Records for the task below:

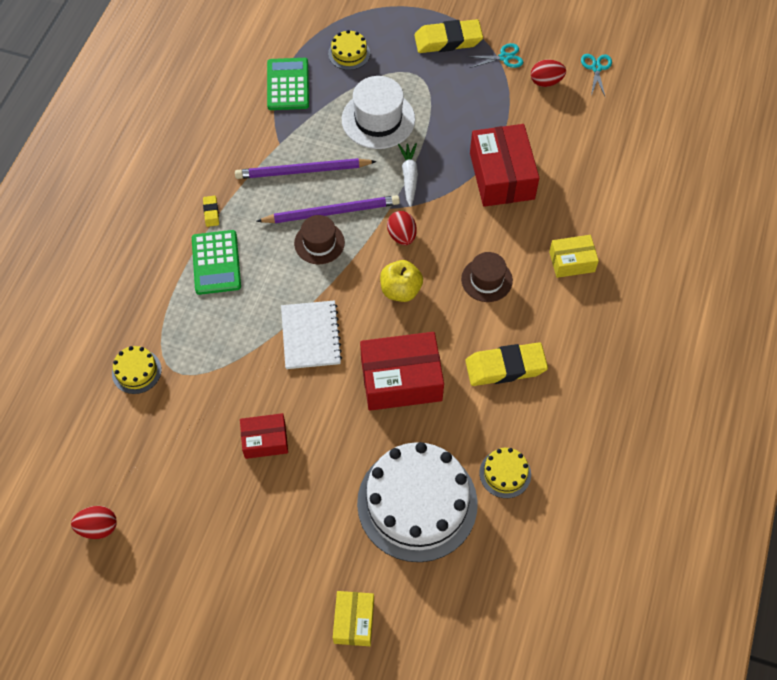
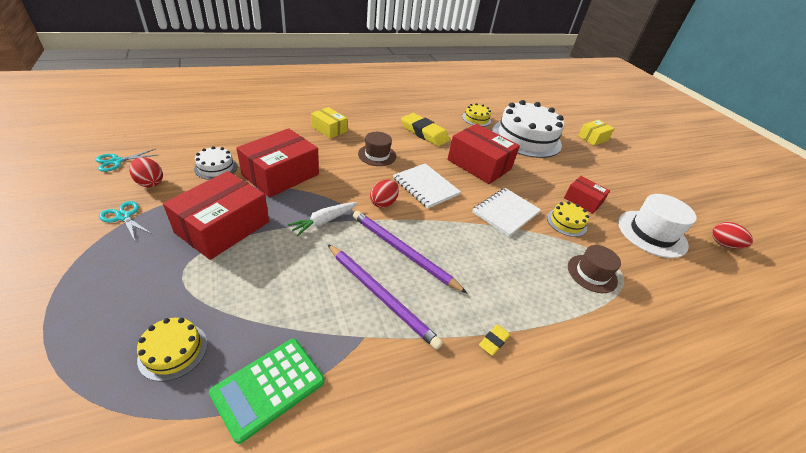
camera: 135 degrees left, 20 degrees down
(136, 371) = (652, 291): yellow cake -> yellow cake (566, 222)
(216, 263) = (528, 301): green calculator -> none
(319, 243) = (437, 244): brown hat -> brown hat (592, 273)
(378, 119) = (270, 271): white hat -> white hat (651, 233)
(400, 290) = (425, 186): yellow apple -> white notebook
(448, 40) = (109, 267): yellow eraser -> none
(449, 109) = (223, 227): none -> red box
(544, 131) = (216, 167): none -> white cake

End of Records for the task.

Could you reproduce exactly, and only, the lines from the start of the records through the line containing "(400, 290) = (425, 186): yellow", leaving out the pictures?

■ **Problem solution**:
camera: 135 degrees left, 20 degrees down
(136, 371) = (652, 291): yellow cake -> yellow cake (566, 222)
(216, 263) = (528, 301): green calculator -> none
(319, 243) = (437, 244): brown hat -> brown hat (592, 273)
(378, 119) = (270, 271): white hat -> white hat (651, 233)
(400, 290) = (425, 186): yellow apple -> white notebook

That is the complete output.